→ **Action item**
What I need is an exact repeat of the lines from the one with "black clock [550,347,607,411] -> none" through the end of the listing below. Leave out every picture.

→ **Provided data**
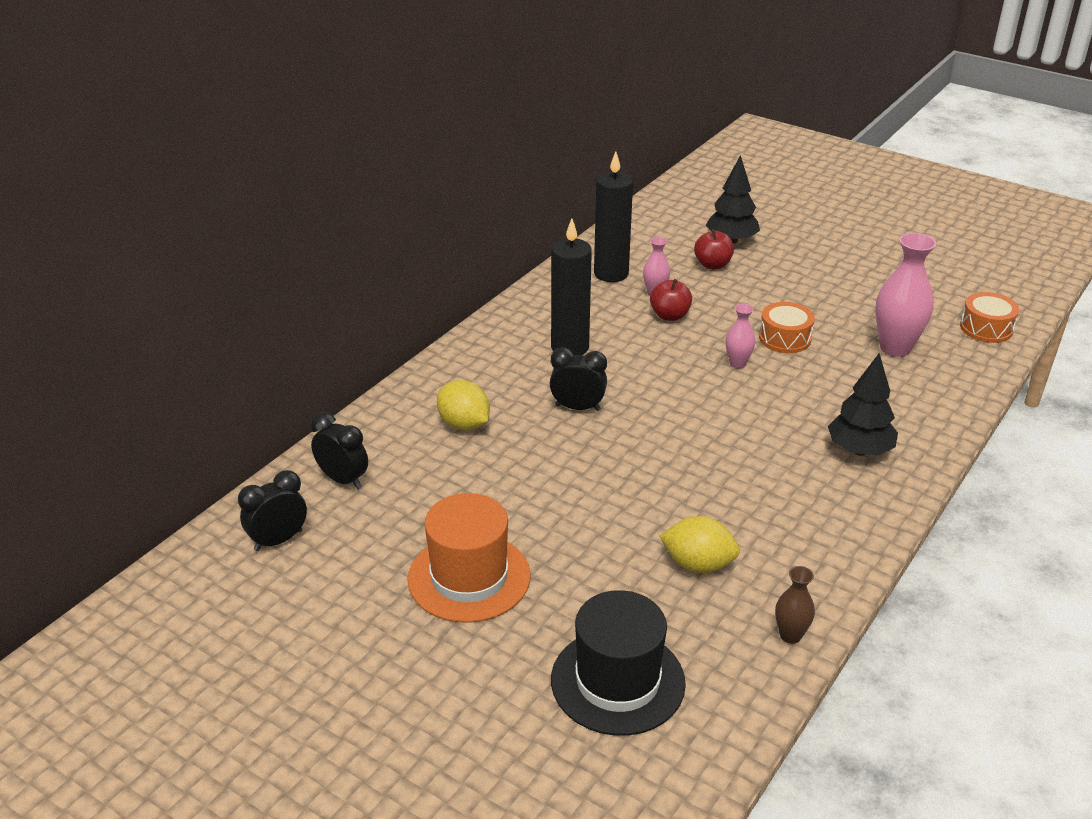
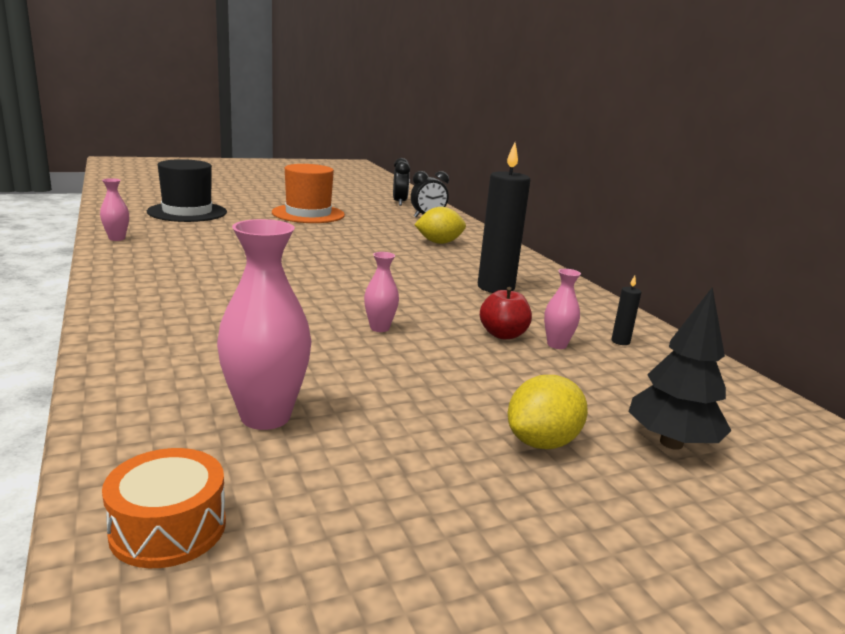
camera: 120 degrees right, 15 degrees down
black clock [550,347,607,411] -> none
black candle [594,151,633,282] -> black candle [611,275,641,345], size x0.42
yellow lemon [659,516,740,573] -> yellow lemon moved to [508,375,588,449]
red apple [694,229,734,269] -> none
orange drum [759,302,815,353] -> none
brown vase [775,566,815,644] -> pink vase [100,178,129,241]
black tree [828,353,898,456] -> none

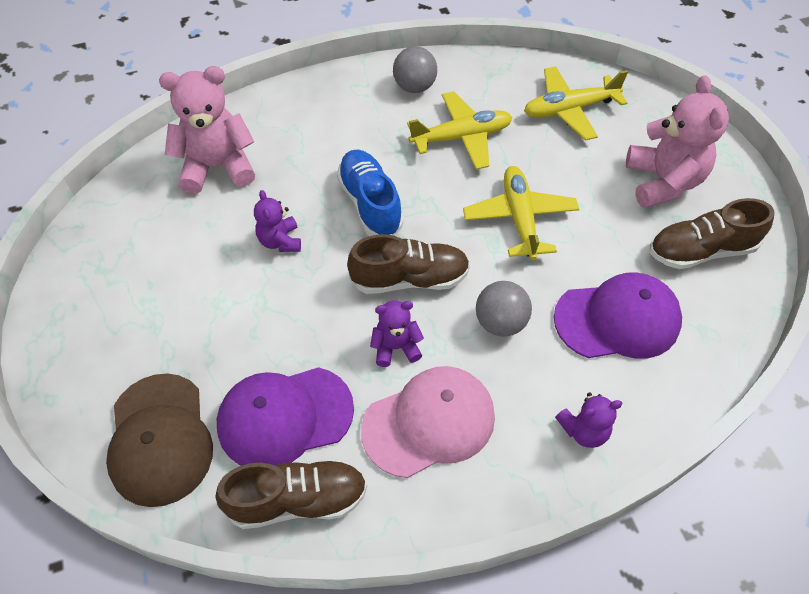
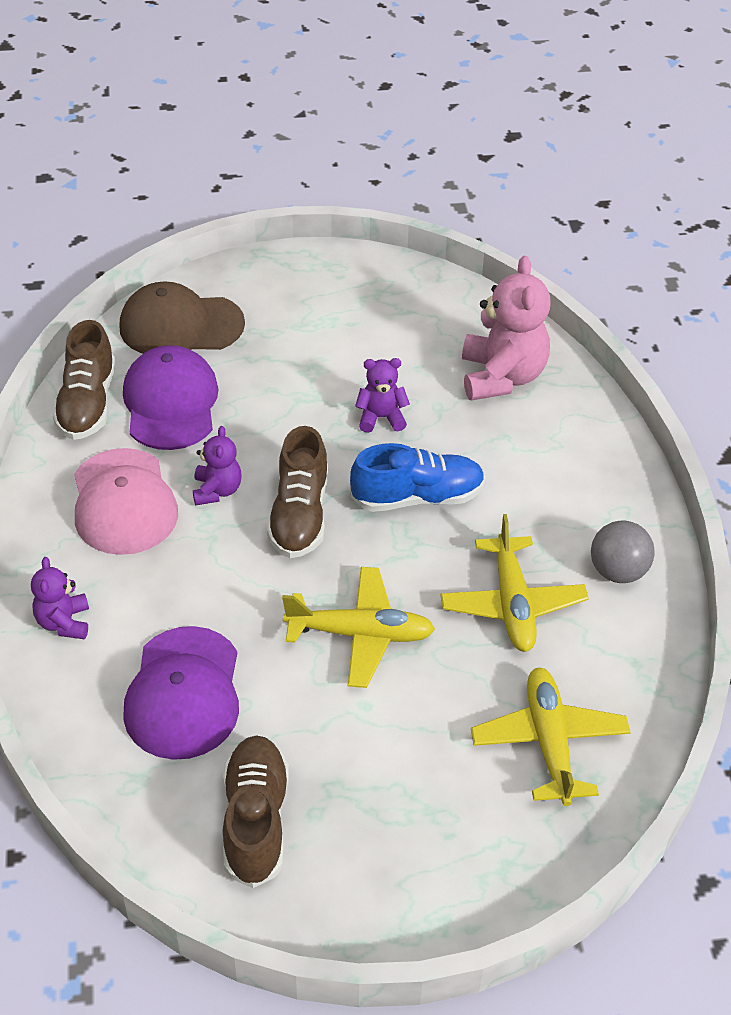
camera: 100 degrees right, 10 degrees down
grey ball [476,281,532,337] -> none
pink teddy bear [626,75,729,208] -> none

→ **Your response**
black clock [550,347,607,411] -> none
black candle [594,151,633,282] -> black candle [611,275,641,345], size x0.42
yellow lemon [659,516,740,573] -> yellow lemon moved to [508,375,588,449]
red apple [694,229,734,269] -> none
orange drum [759,302,815,353] -> none
brown vase [775,566,815,644] -> pink vase [100,178,129,241]
black tree [828,353,898,456] -> none

camera: 100 degrees right, 10 degrees down
grey ball [476,281,532,337] -> none
pink teddy bear [626,75,729,208] -> none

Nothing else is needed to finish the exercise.